### TASK ITEM
Below are the records; copy exactly the stretch from the line containing "yellow vase: 2 -> 0" through the line containing "grey star: 6 -> 8", both ends included, and nothing else.

### TASK INPUT
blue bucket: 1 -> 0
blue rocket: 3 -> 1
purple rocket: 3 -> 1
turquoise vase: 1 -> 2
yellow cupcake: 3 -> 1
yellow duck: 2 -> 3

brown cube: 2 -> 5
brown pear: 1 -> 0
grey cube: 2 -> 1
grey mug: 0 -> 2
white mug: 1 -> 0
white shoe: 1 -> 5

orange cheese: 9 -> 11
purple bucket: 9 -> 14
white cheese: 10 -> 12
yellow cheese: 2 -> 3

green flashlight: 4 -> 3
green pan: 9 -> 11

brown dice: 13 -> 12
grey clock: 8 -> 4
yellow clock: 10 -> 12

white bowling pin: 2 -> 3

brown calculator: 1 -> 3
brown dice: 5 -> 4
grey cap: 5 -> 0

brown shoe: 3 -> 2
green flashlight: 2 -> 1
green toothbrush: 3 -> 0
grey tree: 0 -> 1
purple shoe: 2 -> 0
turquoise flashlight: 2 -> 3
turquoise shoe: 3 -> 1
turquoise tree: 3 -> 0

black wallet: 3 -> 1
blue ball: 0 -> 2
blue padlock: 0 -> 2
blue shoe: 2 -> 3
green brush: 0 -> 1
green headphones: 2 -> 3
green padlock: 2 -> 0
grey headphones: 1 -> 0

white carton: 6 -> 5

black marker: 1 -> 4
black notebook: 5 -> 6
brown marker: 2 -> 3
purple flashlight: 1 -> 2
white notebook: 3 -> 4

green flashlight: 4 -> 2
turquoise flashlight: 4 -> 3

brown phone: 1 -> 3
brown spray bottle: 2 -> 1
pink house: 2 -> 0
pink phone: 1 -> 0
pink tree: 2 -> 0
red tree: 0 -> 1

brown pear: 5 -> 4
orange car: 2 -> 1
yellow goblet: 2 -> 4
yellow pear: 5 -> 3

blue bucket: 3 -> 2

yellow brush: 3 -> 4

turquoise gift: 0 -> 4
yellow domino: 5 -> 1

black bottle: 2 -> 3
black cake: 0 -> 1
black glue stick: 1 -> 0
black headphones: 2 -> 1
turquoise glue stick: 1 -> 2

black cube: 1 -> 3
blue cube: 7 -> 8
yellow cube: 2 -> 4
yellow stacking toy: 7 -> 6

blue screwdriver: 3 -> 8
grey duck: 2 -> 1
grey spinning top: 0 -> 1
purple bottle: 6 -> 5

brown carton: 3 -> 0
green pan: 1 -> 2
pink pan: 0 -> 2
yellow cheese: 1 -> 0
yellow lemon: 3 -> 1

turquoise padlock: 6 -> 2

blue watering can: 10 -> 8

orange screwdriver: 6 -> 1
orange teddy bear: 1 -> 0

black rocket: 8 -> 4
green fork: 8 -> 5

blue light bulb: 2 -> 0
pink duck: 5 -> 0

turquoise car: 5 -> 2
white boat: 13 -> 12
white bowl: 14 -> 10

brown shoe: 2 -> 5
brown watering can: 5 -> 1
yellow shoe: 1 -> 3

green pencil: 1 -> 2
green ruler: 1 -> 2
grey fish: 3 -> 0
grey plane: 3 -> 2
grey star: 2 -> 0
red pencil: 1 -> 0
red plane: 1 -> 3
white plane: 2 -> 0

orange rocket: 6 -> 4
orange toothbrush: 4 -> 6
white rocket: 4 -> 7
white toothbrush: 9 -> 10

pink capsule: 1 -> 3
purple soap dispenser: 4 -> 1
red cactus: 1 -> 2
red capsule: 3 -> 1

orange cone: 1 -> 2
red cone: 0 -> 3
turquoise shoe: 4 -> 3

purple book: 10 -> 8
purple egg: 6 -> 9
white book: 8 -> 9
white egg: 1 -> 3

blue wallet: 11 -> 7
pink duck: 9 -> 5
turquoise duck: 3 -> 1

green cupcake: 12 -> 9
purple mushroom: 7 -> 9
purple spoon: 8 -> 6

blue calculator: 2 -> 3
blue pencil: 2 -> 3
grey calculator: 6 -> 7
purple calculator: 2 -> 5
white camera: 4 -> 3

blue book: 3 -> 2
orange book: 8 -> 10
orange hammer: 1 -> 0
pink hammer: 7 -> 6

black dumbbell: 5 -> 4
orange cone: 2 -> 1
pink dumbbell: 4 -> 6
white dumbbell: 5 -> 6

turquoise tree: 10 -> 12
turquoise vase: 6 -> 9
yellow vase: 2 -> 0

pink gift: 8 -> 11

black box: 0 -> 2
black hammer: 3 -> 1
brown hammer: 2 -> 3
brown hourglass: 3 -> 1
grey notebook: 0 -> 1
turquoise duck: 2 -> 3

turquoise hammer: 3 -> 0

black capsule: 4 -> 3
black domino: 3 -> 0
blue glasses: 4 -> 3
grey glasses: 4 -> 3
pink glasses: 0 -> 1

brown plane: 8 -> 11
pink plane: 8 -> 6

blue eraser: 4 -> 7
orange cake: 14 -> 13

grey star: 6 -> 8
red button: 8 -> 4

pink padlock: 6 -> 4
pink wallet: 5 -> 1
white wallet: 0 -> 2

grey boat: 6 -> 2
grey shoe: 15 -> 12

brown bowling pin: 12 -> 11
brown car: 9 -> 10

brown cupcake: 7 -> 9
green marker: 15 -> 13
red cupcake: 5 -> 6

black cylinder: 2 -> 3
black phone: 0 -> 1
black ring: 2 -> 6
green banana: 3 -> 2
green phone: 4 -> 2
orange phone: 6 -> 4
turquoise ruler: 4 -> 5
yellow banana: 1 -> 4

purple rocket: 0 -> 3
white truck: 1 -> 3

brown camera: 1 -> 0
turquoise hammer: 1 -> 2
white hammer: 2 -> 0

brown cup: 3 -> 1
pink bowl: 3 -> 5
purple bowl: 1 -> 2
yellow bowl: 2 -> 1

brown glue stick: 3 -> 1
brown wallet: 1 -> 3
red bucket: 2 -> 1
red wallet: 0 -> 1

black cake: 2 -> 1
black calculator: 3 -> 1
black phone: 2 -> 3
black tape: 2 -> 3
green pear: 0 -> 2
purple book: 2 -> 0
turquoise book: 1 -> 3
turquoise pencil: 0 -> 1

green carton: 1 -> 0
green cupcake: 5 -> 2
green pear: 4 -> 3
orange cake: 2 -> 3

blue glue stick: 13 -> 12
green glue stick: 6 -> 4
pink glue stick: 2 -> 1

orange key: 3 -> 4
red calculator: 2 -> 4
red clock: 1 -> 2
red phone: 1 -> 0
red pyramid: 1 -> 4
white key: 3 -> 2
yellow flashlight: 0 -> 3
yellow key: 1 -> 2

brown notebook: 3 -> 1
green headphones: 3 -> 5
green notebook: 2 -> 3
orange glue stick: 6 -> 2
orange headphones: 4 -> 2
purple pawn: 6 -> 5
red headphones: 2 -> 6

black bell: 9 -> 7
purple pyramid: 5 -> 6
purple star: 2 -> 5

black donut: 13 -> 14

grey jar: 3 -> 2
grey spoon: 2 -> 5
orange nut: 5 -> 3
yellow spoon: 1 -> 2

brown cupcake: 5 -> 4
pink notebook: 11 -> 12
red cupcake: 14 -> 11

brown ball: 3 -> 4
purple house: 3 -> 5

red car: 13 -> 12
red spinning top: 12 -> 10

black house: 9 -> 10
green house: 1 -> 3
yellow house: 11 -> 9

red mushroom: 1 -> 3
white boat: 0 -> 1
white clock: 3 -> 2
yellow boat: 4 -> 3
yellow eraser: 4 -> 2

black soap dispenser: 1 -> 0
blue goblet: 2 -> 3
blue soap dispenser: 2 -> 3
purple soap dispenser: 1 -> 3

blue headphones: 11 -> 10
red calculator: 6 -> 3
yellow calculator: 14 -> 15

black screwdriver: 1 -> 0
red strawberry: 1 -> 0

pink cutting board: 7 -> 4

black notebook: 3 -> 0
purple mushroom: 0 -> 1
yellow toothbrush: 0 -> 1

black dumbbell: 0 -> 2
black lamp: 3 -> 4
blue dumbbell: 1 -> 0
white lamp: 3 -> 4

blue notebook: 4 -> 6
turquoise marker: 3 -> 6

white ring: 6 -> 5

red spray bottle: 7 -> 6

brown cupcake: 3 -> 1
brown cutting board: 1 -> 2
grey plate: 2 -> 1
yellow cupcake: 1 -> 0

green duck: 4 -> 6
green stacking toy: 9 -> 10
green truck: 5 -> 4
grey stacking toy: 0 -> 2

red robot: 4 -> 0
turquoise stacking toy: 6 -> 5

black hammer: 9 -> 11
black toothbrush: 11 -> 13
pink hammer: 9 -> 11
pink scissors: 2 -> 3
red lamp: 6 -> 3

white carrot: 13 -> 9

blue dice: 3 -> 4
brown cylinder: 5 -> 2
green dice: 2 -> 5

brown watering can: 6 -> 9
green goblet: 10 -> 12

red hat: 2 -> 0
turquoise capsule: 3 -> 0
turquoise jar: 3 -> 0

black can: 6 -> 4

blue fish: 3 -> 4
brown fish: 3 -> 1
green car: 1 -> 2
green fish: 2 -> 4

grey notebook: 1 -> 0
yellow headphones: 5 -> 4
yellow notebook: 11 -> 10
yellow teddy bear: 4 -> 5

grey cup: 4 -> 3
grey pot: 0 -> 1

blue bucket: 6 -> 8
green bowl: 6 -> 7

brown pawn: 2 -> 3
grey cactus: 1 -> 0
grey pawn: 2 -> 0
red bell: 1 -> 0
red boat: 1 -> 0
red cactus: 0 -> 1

### COMPLETED EXERCISE
yellow vase: 2 -> 0

pink gift: 8 -> 11

black box: 0 -> 2
black hammer: 3 -> 1
brown hammer: 2 -> 3
brown hourglass: 3 -> 1
grey notebook: 0 -> 1
turquoise duck: 2 -> 3

turquoise hammer: 3 -> 0

black capsule: 4 -> 3
black domino: 3 -> 0
blue glasses: 4 -> 3
grey glasses: 4 -> 3
pink glasses: 0 -> 1

brown plane: 8 -> 11
pink plane: 8 -> 6

blue eraser: 4 -> 7
orange cake: 14 -> 13

grey star: 6 -> 8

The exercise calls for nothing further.